PROBLEM STATEMENT: The answer must consist of each line below that holds the word "purple", copied as it stands.

===== INFORMATION SUPPLIED

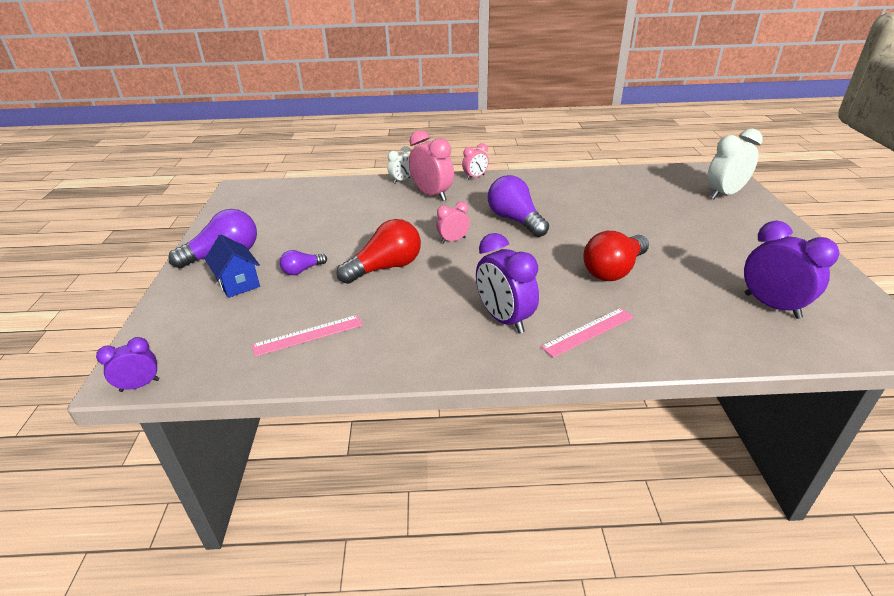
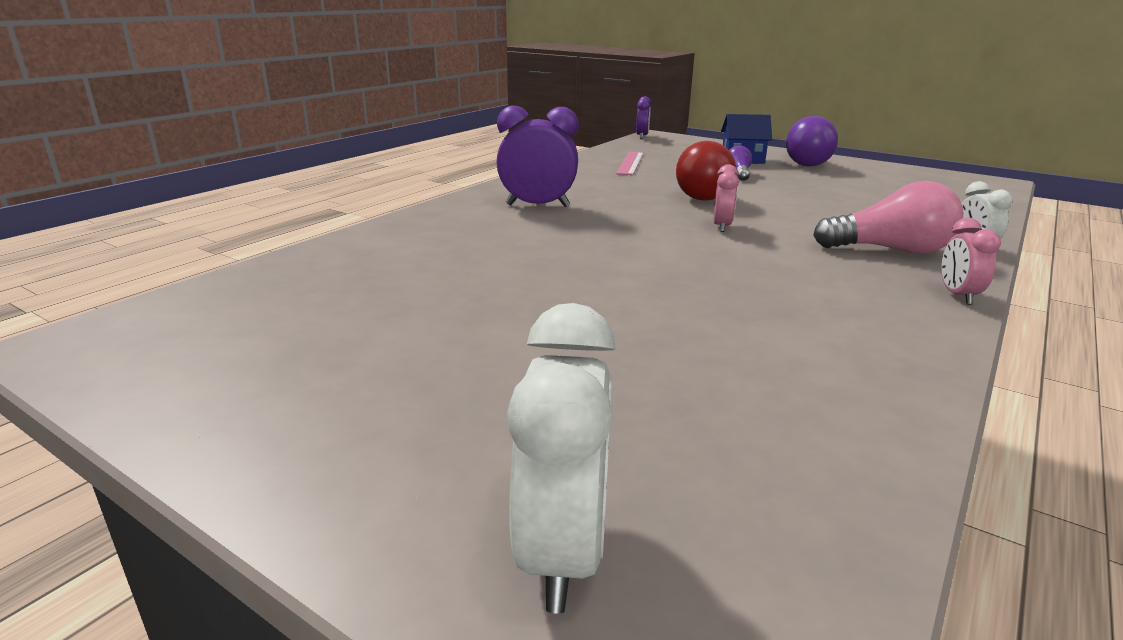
camera: 125 degrees right, 10 degrees down
pink clock [409,130,454,201] -> pink light bulb [813,181,963,254]
purple light bulb [488,175,549,237] -> none
pink ruler [541,308,634,358] -> none
red light bulb [583,231,649,281] -> none
purple clock [744,221,839,319] -> none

==========

ANSWER SECTION:
purple light bulb [488,175,549,237] -> none
purple clock [744,221,839,319] -> none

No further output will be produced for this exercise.